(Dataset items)
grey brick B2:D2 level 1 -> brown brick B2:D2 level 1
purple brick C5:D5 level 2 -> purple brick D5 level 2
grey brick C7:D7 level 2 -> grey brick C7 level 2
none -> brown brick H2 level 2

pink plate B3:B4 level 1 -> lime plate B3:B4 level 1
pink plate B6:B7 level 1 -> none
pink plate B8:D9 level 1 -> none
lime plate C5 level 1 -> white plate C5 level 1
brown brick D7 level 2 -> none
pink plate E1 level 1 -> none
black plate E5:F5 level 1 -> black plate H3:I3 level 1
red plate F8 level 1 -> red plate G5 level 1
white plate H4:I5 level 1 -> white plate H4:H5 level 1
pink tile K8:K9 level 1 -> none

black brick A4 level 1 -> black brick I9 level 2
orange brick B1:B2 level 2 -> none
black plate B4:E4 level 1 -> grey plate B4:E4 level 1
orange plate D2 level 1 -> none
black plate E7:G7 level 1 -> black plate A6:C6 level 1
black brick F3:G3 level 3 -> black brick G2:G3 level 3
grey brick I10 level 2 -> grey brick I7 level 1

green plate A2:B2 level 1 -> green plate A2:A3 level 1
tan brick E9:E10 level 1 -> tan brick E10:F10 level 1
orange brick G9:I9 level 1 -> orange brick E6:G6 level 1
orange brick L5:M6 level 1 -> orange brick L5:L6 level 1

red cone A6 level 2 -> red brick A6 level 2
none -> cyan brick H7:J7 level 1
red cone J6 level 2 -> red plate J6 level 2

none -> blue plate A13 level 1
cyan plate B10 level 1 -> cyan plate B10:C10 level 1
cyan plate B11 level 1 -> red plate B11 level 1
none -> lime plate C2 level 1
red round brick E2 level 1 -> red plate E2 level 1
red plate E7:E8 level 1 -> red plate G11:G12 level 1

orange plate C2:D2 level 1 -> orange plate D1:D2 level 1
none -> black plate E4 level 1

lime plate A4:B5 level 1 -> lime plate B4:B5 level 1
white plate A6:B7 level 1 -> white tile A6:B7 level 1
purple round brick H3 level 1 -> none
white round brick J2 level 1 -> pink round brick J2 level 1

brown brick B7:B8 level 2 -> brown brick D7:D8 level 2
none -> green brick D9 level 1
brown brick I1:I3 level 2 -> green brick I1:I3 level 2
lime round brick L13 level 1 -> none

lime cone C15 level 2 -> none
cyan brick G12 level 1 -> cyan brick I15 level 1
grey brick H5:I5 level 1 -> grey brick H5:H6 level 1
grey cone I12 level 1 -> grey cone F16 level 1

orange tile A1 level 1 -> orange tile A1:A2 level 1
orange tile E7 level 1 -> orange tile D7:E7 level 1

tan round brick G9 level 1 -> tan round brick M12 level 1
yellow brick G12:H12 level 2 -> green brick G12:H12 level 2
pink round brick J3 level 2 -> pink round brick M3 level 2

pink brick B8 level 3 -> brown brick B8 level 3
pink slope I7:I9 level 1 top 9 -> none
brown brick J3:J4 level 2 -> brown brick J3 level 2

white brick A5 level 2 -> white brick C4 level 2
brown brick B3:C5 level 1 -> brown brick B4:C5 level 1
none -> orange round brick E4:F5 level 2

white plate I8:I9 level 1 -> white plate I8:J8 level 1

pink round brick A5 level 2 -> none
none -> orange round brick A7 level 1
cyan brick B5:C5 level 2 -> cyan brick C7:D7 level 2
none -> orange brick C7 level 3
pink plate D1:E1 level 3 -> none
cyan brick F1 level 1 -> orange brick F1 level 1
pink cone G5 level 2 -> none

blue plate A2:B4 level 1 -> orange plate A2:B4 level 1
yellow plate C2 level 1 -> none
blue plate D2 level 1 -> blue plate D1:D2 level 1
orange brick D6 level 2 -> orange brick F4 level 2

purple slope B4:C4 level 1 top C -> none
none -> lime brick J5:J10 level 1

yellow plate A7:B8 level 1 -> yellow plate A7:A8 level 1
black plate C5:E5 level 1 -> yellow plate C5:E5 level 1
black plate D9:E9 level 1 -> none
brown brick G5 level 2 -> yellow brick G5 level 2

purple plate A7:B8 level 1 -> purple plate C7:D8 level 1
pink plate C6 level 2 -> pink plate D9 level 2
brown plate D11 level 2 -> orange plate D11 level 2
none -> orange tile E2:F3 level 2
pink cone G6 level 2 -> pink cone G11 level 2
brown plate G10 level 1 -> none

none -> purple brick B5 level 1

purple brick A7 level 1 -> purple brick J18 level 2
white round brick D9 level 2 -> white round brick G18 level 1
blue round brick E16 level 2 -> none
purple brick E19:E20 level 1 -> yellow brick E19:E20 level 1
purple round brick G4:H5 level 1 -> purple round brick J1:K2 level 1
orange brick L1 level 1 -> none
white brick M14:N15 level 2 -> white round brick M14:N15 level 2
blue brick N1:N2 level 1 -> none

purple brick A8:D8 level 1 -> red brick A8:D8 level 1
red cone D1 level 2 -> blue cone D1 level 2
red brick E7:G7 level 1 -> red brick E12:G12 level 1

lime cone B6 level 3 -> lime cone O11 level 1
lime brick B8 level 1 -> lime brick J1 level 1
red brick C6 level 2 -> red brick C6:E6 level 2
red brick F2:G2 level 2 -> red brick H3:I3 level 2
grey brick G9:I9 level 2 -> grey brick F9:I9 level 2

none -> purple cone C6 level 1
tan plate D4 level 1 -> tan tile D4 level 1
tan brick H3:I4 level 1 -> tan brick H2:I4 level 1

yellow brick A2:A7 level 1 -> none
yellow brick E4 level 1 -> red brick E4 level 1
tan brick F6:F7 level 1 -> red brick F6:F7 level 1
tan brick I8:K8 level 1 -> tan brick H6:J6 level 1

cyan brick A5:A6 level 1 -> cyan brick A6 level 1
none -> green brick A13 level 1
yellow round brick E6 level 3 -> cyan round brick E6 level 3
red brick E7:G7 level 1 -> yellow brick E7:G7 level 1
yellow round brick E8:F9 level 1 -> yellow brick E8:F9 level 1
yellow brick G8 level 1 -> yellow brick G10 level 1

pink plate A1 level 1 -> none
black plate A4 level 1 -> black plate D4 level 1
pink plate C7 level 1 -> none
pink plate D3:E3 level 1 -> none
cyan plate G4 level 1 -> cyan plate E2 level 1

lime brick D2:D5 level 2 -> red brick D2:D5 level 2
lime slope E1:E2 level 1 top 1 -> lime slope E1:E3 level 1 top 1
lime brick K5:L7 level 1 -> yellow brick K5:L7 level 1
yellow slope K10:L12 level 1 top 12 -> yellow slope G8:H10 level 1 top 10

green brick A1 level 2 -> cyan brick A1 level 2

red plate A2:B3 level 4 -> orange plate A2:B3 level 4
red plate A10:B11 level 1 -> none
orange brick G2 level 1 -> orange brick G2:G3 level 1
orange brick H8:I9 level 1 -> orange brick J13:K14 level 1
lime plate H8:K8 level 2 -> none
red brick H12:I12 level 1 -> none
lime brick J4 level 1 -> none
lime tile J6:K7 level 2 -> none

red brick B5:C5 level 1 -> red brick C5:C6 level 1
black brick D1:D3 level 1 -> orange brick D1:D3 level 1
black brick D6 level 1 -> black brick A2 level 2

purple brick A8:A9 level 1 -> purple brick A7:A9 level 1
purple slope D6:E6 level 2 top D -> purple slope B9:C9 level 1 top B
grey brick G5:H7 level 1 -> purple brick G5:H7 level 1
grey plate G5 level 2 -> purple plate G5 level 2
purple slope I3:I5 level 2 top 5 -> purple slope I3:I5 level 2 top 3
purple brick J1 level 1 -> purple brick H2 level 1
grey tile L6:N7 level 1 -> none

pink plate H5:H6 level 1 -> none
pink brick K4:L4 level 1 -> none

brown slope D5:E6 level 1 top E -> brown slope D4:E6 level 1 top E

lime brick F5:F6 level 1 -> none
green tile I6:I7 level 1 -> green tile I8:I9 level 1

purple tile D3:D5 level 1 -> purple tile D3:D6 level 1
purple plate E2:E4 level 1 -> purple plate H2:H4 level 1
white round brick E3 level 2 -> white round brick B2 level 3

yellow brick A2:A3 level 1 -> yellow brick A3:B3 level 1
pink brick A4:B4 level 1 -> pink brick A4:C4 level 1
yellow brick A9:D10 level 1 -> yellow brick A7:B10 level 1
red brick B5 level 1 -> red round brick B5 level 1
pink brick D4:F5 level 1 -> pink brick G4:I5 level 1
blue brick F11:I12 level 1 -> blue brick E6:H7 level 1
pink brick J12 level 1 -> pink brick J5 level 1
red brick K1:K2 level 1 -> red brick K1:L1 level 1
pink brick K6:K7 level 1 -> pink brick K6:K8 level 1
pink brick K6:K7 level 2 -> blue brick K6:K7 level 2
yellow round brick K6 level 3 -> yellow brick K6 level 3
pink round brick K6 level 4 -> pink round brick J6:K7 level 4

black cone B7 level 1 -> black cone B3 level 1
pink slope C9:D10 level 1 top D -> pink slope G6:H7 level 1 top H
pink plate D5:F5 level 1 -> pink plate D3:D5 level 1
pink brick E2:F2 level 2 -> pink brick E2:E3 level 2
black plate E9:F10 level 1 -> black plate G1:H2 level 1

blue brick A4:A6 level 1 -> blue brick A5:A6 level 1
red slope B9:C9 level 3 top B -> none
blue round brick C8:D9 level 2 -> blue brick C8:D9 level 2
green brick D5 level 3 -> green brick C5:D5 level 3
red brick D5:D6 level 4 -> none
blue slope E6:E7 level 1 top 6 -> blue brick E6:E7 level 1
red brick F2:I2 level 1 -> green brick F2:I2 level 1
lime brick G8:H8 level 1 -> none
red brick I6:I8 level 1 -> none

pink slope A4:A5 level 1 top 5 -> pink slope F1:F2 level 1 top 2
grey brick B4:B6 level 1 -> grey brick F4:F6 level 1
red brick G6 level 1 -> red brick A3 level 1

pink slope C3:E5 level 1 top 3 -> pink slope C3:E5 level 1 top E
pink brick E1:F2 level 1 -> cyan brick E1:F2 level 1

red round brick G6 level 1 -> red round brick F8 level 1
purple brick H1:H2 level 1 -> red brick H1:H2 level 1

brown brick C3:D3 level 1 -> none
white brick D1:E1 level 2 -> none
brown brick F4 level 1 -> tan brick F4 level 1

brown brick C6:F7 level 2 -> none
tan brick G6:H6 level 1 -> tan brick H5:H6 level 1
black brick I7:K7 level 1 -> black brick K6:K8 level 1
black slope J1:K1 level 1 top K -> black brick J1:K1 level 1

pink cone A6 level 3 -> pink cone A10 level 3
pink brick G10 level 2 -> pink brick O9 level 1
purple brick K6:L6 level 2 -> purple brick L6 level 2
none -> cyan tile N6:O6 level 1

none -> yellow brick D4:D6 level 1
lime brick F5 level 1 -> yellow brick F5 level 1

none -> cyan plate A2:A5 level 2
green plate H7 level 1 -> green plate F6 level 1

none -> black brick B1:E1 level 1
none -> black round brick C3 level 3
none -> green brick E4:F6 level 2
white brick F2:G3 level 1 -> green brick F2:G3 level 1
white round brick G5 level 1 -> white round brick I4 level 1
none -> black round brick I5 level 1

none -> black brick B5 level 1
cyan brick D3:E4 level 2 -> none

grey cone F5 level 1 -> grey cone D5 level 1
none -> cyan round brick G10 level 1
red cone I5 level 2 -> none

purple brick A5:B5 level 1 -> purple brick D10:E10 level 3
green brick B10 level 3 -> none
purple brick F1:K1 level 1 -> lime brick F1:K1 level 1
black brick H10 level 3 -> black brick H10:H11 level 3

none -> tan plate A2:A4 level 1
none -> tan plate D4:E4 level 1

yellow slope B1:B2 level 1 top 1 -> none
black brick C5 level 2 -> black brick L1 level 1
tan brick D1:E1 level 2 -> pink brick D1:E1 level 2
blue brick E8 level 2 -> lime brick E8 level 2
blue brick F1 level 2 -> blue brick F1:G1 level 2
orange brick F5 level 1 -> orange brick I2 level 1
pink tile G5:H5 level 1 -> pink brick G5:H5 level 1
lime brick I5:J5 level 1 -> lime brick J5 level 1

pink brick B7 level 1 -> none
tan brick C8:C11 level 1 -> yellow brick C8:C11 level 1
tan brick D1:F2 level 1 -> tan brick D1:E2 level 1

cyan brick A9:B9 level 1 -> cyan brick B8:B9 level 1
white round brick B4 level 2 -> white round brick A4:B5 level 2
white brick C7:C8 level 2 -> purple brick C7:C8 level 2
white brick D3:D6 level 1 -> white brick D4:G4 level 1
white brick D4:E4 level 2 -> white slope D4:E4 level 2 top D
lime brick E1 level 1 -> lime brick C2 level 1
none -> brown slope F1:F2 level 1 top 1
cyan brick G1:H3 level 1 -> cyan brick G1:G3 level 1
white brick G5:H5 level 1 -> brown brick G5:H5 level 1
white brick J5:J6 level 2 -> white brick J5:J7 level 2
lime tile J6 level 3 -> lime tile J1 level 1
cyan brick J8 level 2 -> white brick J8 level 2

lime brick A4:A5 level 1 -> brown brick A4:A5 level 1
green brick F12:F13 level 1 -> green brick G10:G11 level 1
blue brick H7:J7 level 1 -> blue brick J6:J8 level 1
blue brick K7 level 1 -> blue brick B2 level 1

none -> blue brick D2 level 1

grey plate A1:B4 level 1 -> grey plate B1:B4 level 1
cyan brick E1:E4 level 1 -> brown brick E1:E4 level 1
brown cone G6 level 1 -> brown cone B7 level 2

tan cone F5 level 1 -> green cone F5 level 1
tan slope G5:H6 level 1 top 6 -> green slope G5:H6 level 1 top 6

## REQUIRED ACTION
The first line of the entries above marks where to begin; repeat each line exactly through the one that contains "red plate F8 level 1 -> red plate G5 level 1", and include that line.

## ANSWER TO THIS PROBLEM
grey brick B2:D2 level 1 -> brown brick B2:D2 level 1
purple brick C5:D5 level 2 -> purple brick D5 level 2
grey brick C7:D7 level 2 -> grey brick C7 level 2
none -> brown brick H2 level 2

pink plate B3:B4 level 1 -> lime plate B3:B4 level 1
pink plate B6:B7 level 1 -> none
pink plate B8:D9 level 1 -> none
lime plate C5 level 1 -> white plate C5 level 1
brown brick D7 level 2 -> none
pink plate E1 level 1 -> none
black plate E5:F5 level 1 -> black plate H3:I3 level 1
red plate F8 level 1 -> red plate G5 level 1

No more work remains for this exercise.